*WHAT THE TASK ASKS*
Produce an exact copy of the line containing "C10: 33nF (GND, KEY) -> 10nF (GND, KEY)" and of every line after it in the material below, ending with the final line.

*ENTRIES PROVIDED*
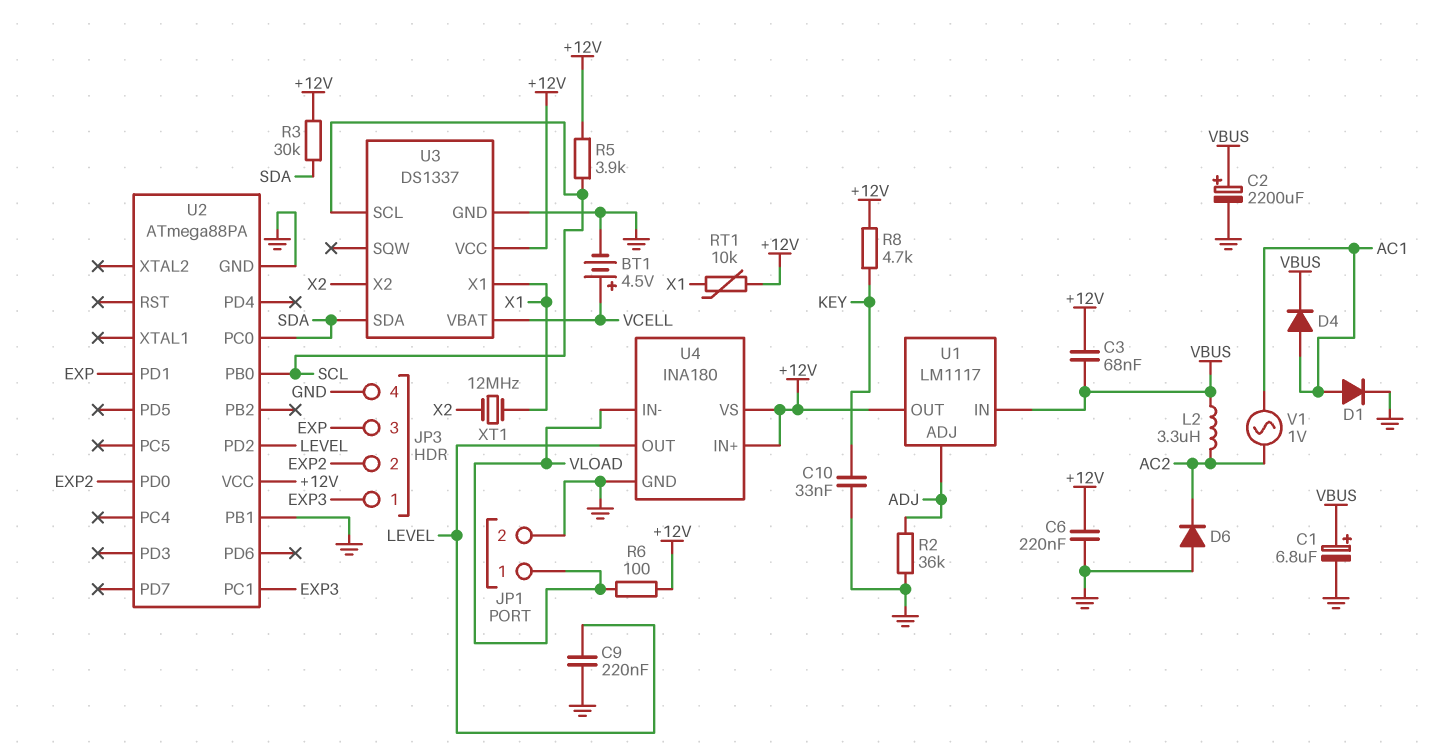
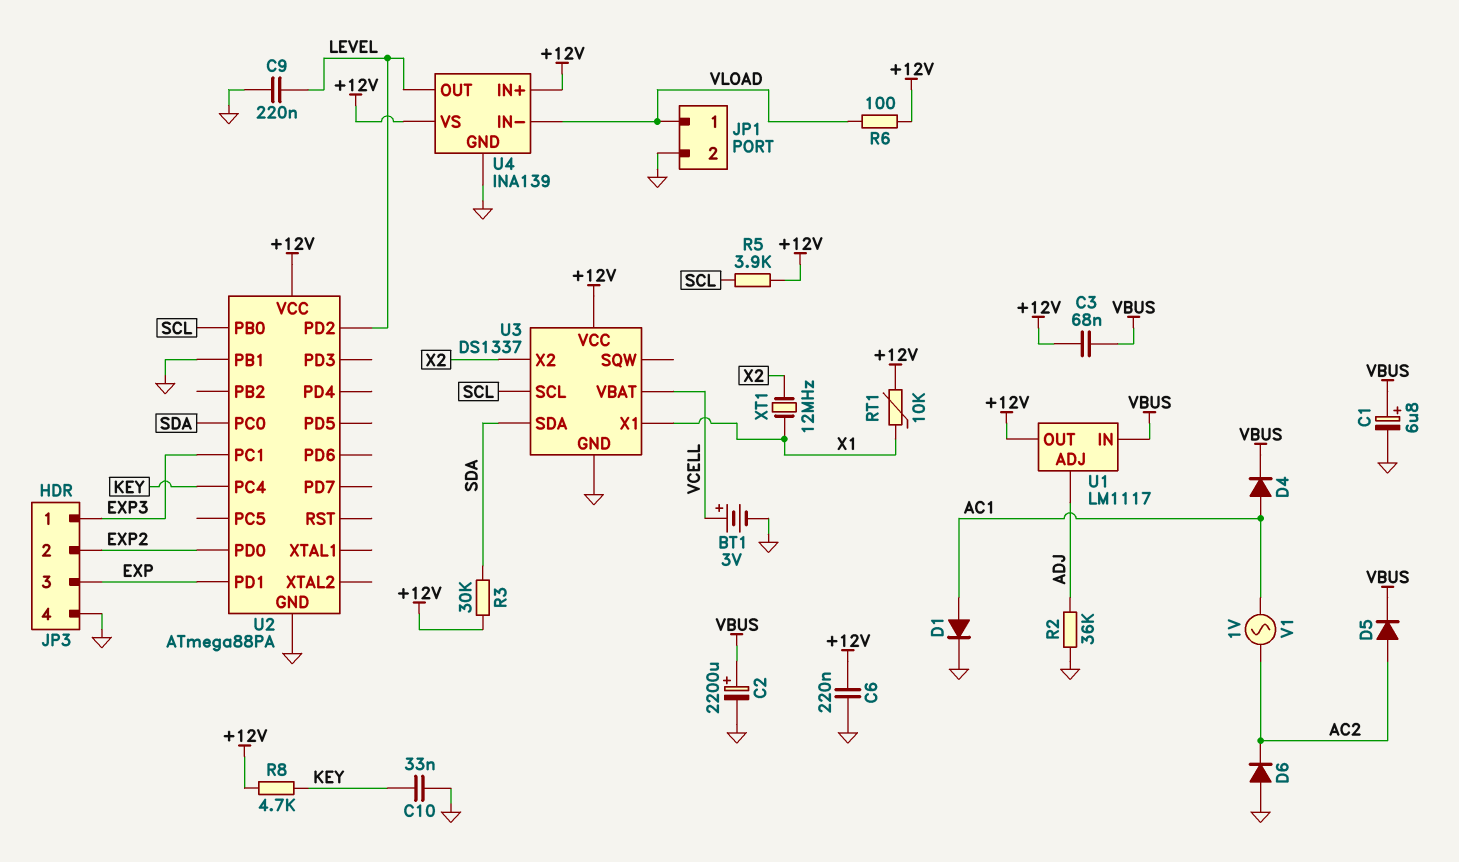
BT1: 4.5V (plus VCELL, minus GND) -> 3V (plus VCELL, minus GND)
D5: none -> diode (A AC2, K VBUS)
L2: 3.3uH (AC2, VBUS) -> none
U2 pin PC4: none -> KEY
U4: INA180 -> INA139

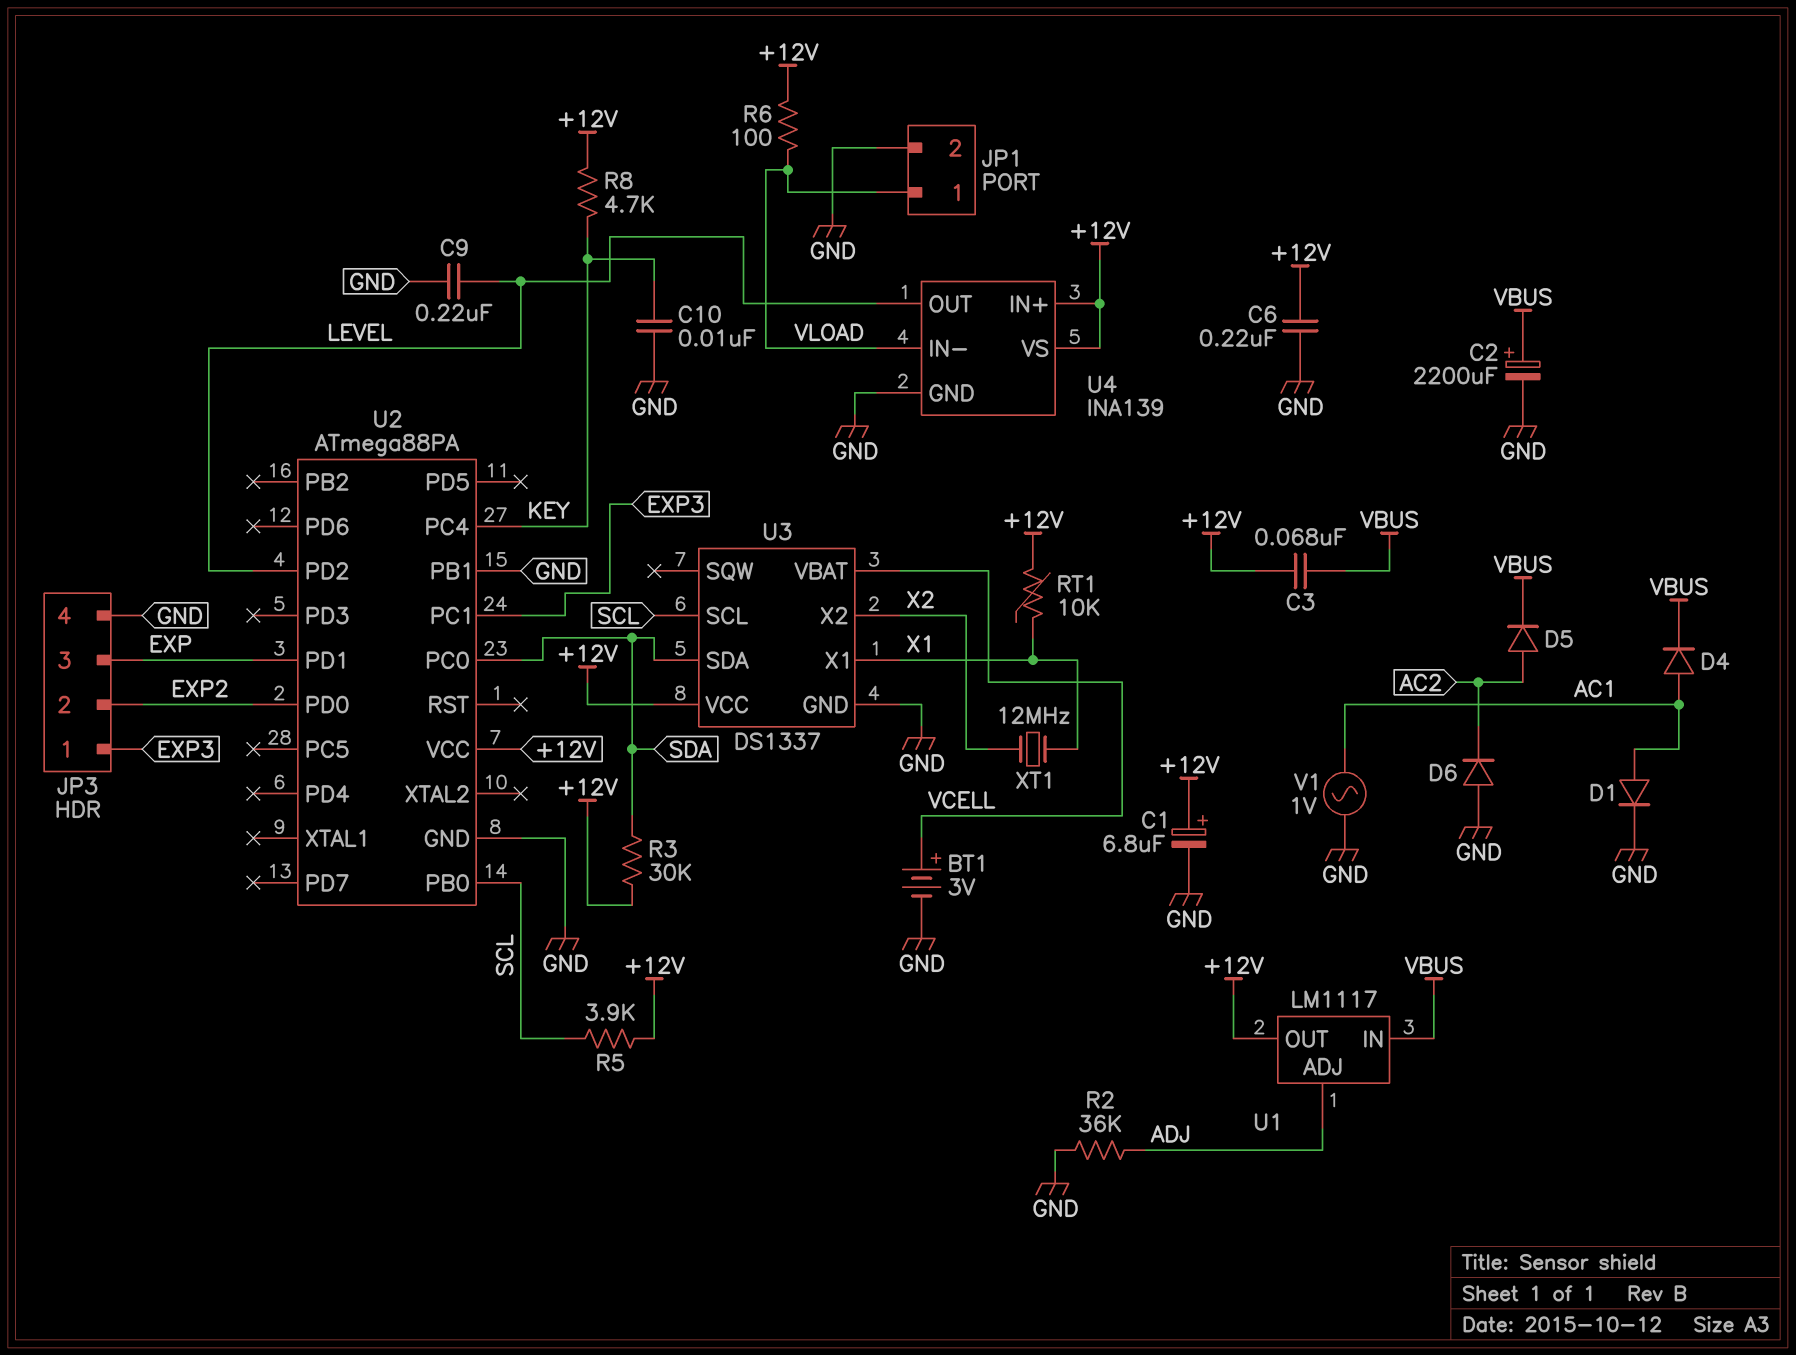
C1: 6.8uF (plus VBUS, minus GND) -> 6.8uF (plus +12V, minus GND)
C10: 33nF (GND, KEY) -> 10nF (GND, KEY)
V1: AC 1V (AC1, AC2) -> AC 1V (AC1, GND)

*RESULT OF THIS TASK*
C10: 33nF (GND, KEY) -> 10nF (GND, KEY)
V1: AC 1V (AC1, AC2) -> AC 1V (AC1, GND)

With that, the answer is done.